### WORK TO COMPLETE
Which lines below hold the word "type"? Report each one.

### GIVEN MATERIAL
━━━━━━━━━━━━━━━━

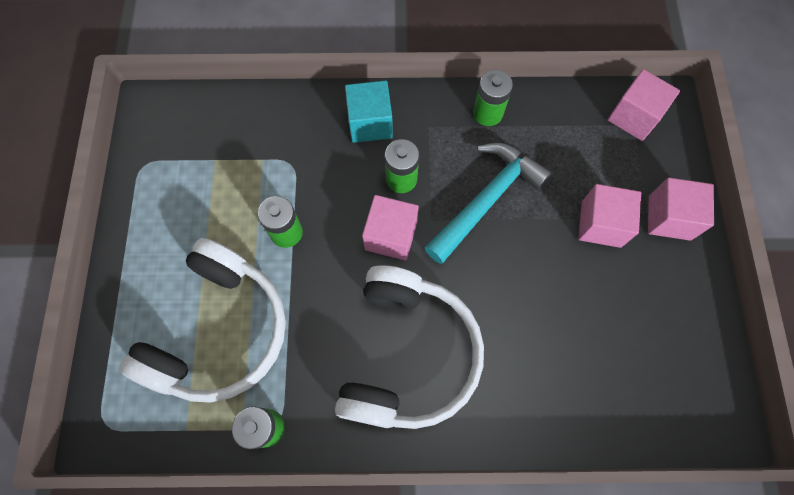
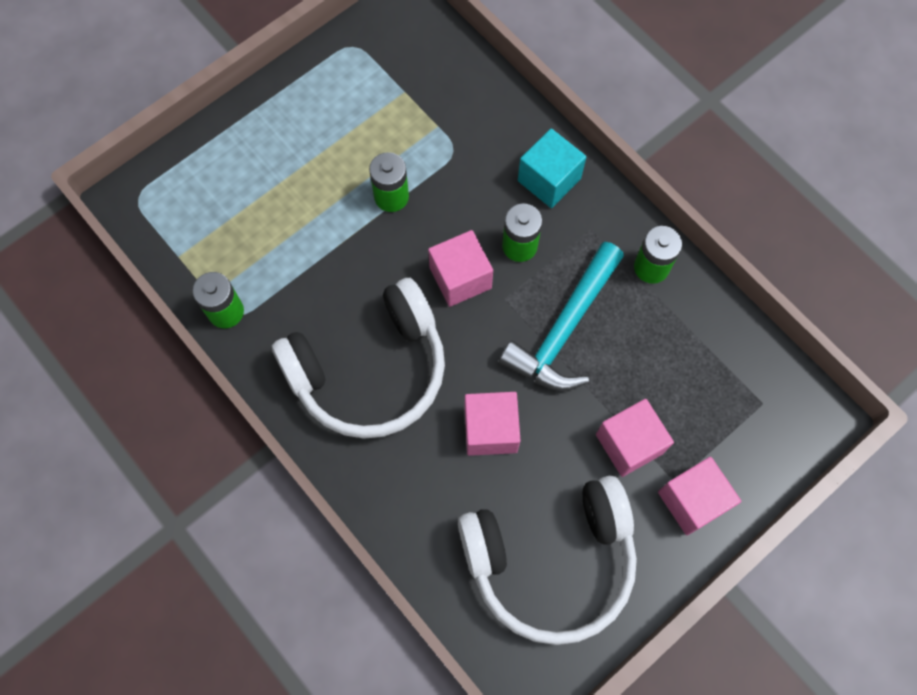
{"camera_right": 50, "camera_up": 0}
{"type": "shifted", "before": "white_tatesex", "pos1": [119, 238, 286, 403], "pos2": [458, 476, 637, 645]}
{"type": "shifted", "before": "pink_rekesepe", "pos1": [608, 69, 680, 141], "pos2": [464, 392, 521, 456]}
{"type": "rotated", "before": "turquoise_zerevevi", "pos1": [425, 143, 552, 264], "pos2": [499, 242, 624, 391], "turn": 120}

━━━━━━━━━━━━━━━━

### ANSWER SECTION
{"type": "shifted", "before": "white_tatesex", "pos1": [119, 238, 286, 403], "pos2": [458, 476, 637, 645]}
{"type": "shifted", "before": "pink_rekesepe", "pos1": [608, 69, 680, 141], "pos2": [464, 392, 521, 456]}
{"type": "rotated", "before": "turquoise_zerevevi", "pos1": [425, 143, 552, 264], "pos2": [499, 242, 624, 391], "turn": 120}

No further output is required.